MATERIAL FOR THIS EXERCISE:
○ ○ ○ ○

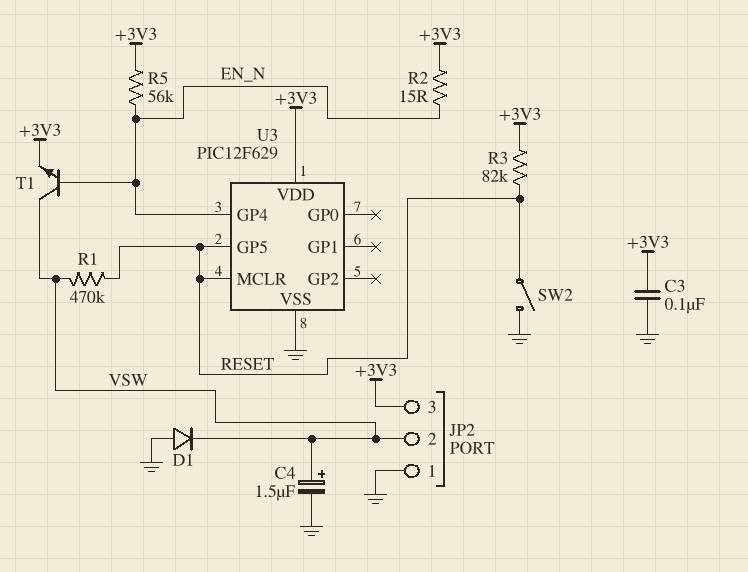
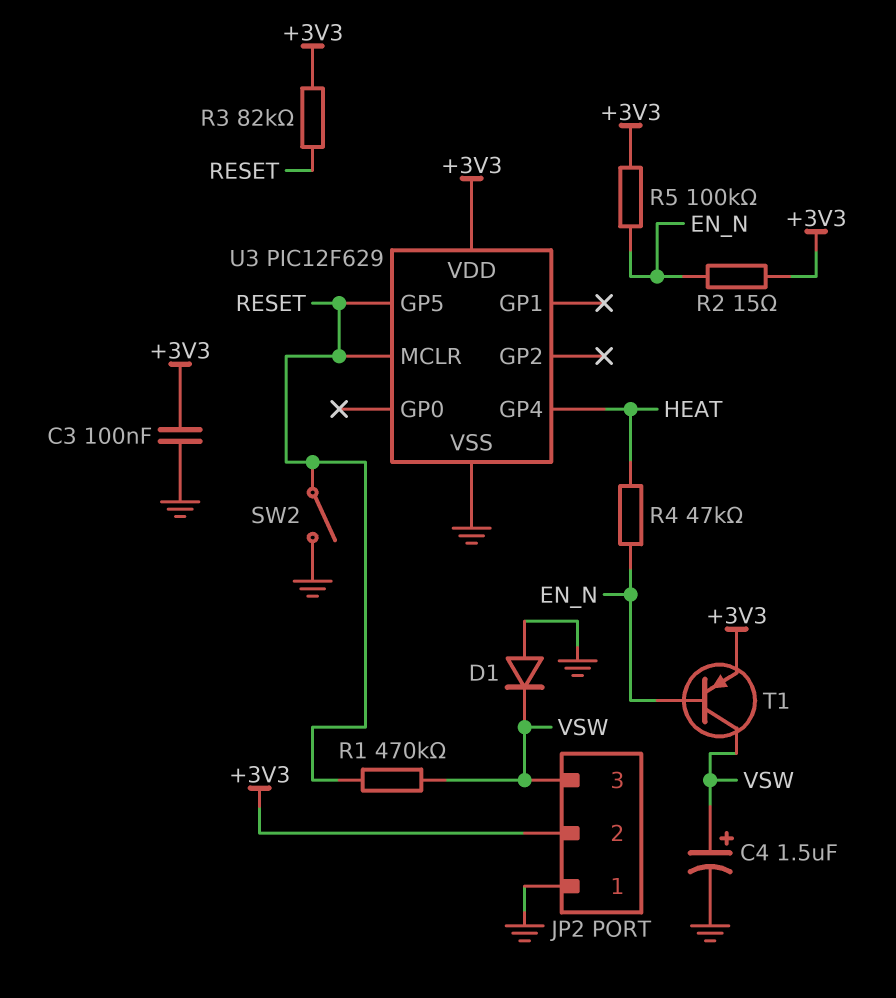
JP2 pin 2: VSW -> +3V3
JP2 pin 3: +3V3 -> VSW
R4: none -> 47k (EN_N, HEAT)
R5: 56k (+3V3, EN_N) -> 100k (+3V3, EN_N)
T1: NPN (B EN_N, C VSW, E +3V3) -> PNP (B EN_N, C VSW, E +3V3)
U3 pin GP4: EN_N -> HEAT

○ ○ ○ ○

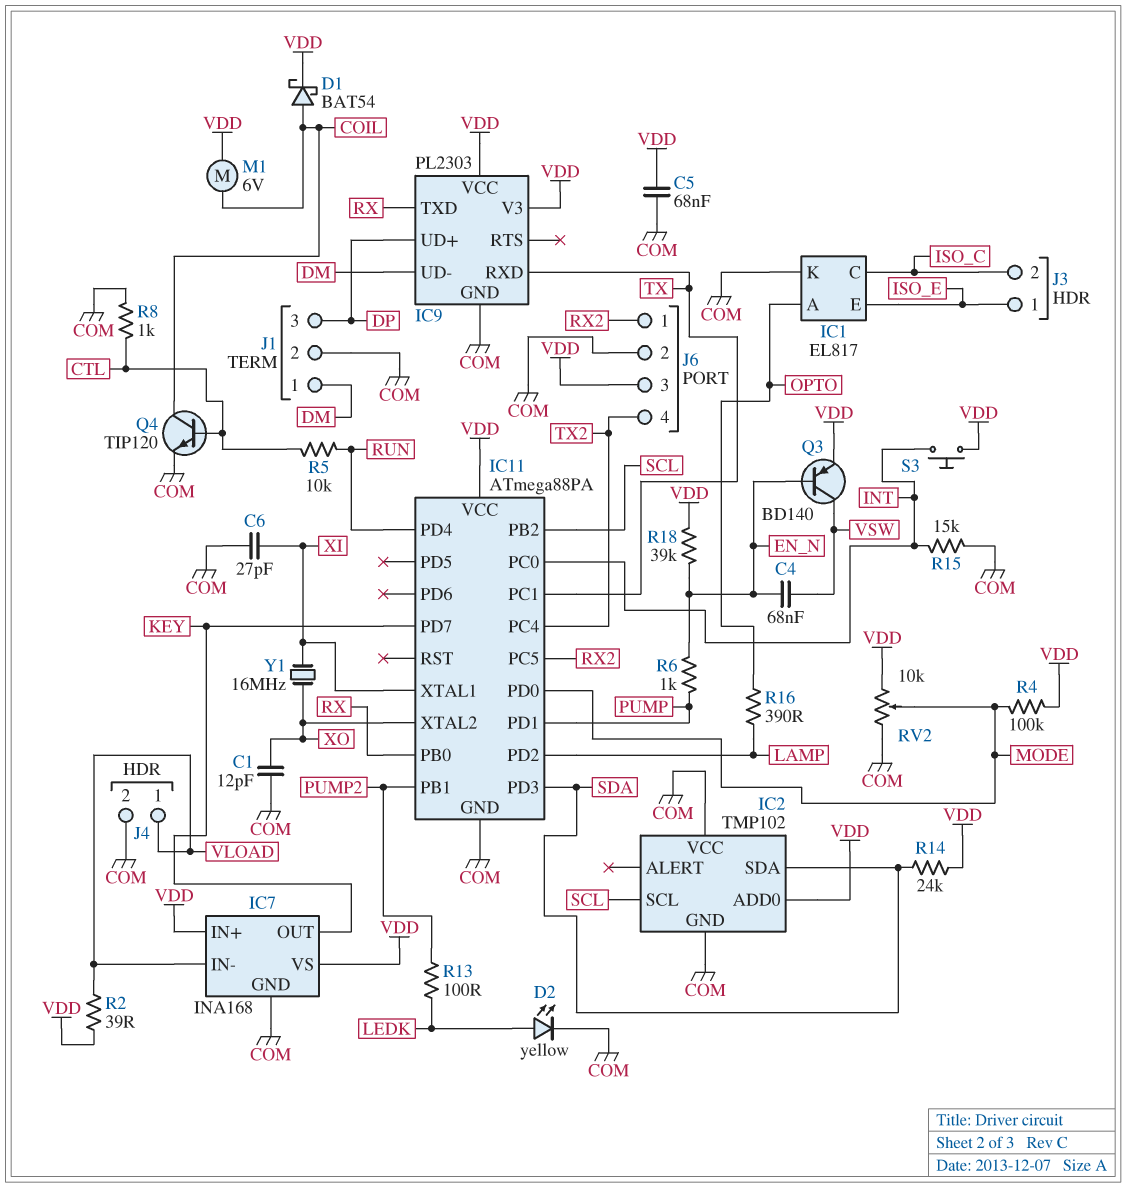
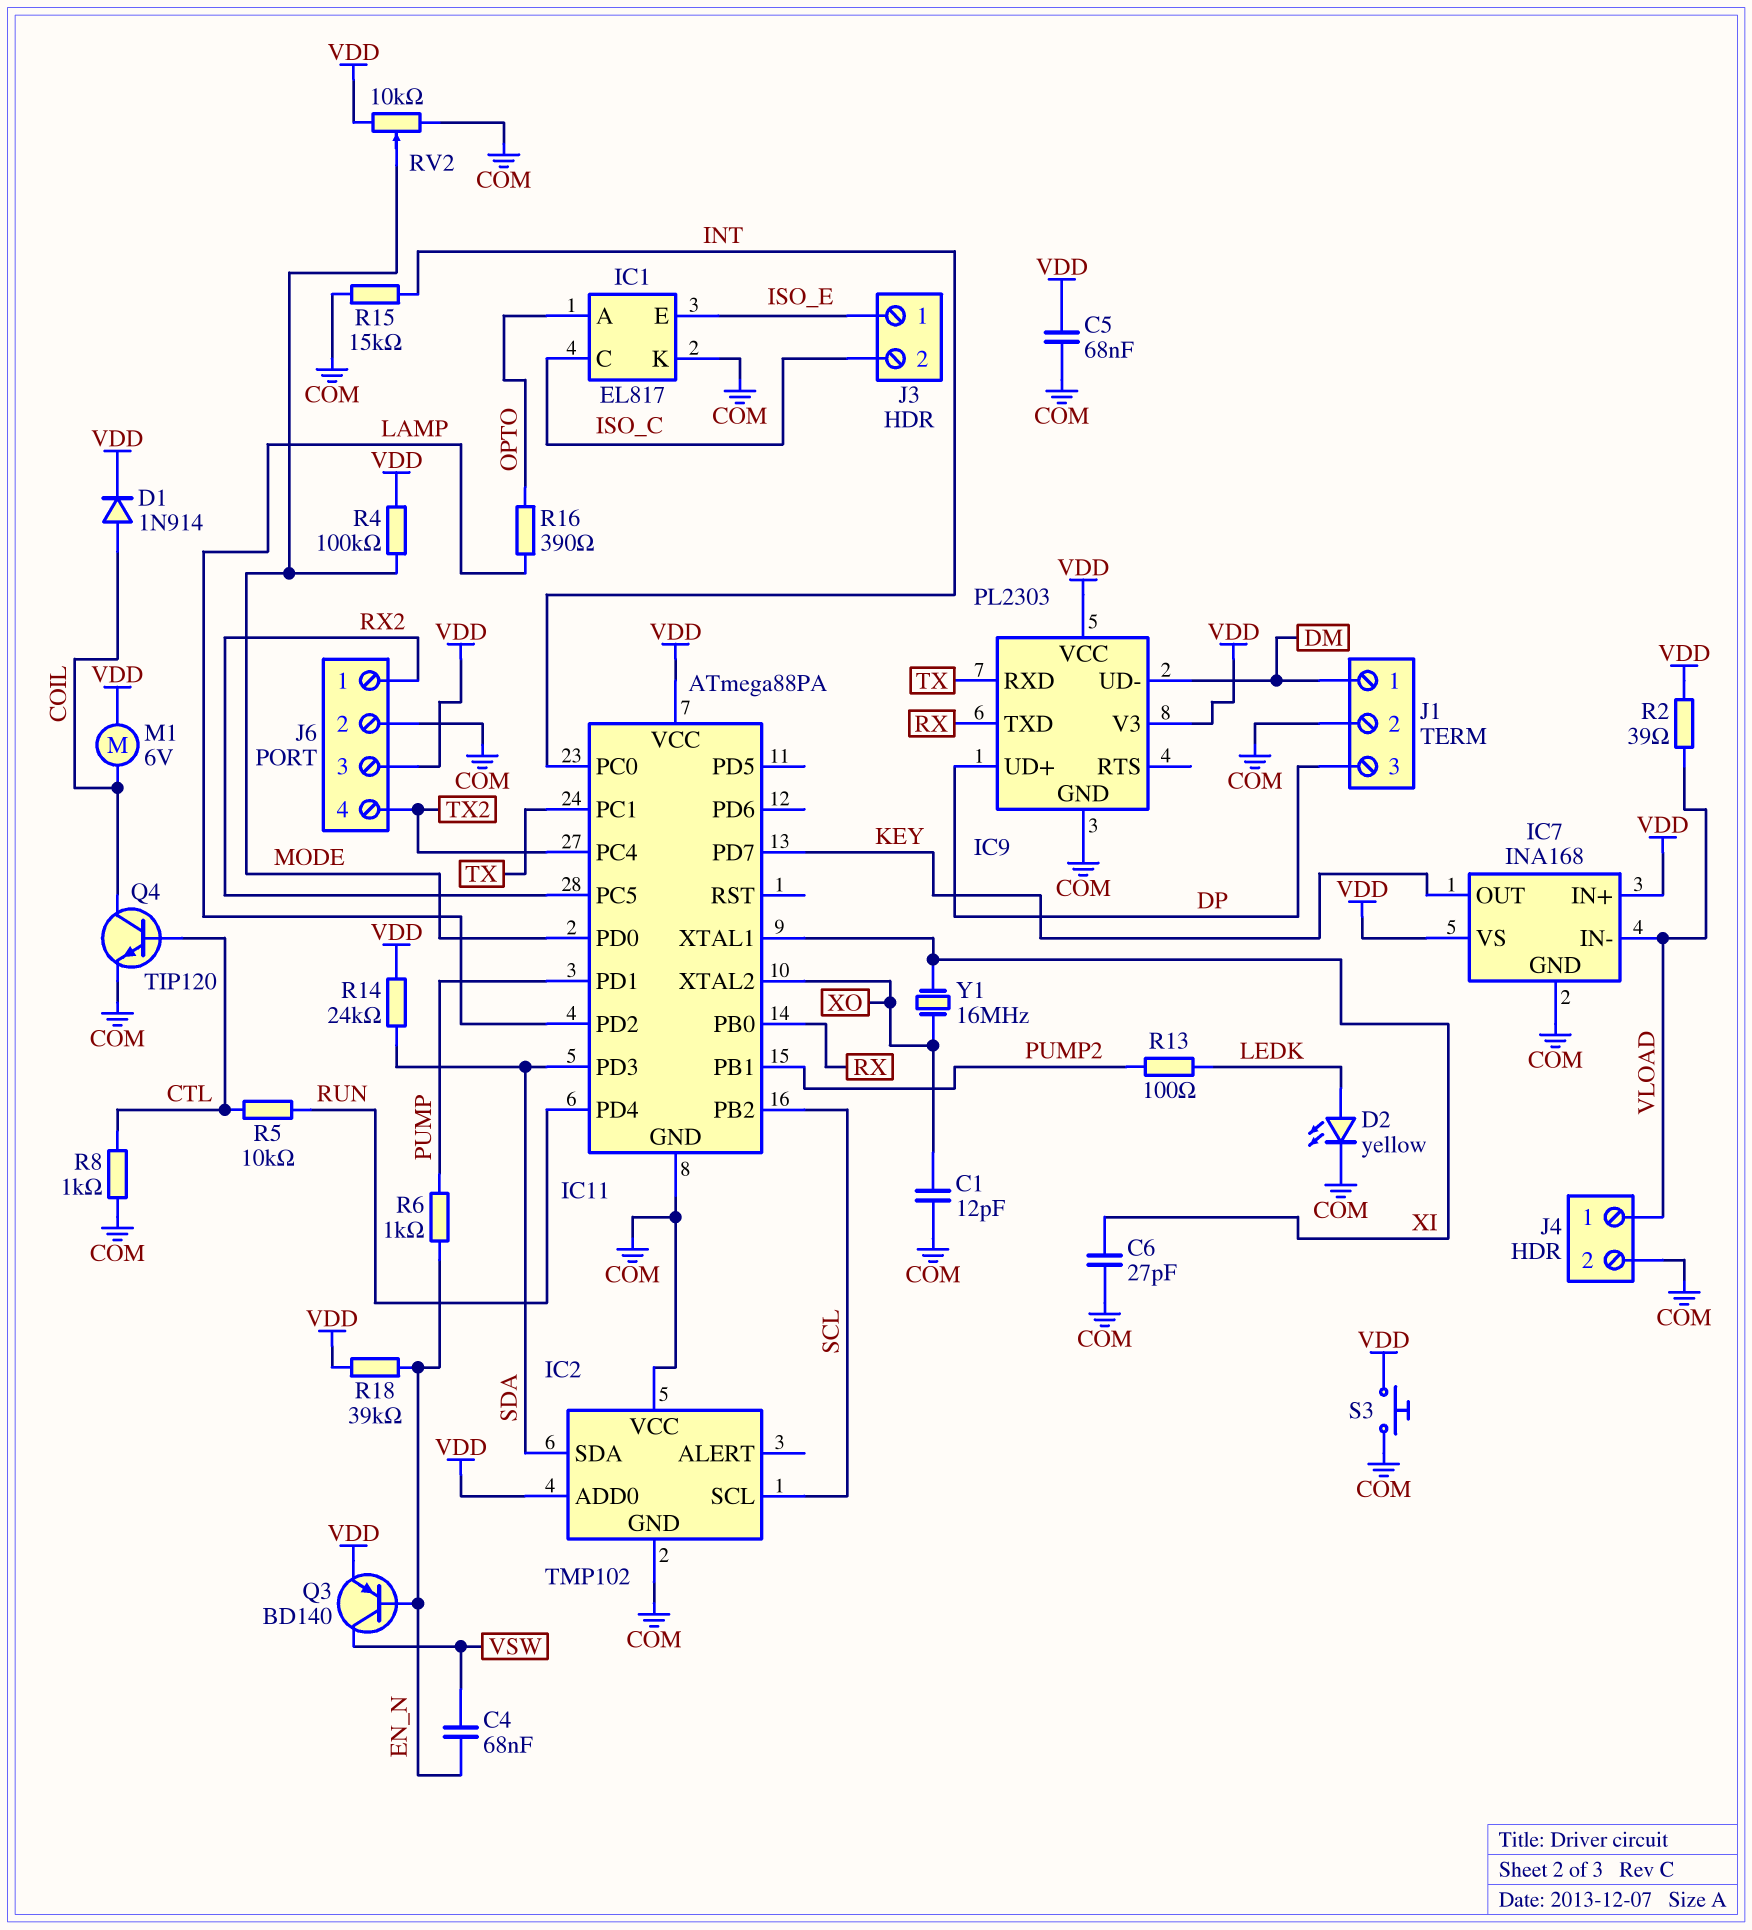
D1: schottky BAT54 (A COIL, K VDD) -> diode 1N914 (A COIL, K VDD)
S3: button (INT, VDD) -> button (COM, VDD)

○ ○ ○ ○

From the records above, extract exactly and only the lines that begin at the line with "D1: schottky BAT54" and stop after the line with "S3: button (INT, VDD) -> button (COM, VDD)".

D1: schottky BAT54 (A COIL, K VDD) -> diode 1N914 (A COIL, K VDD)
S3: button (INT, VDD) -> button (COM, VDD)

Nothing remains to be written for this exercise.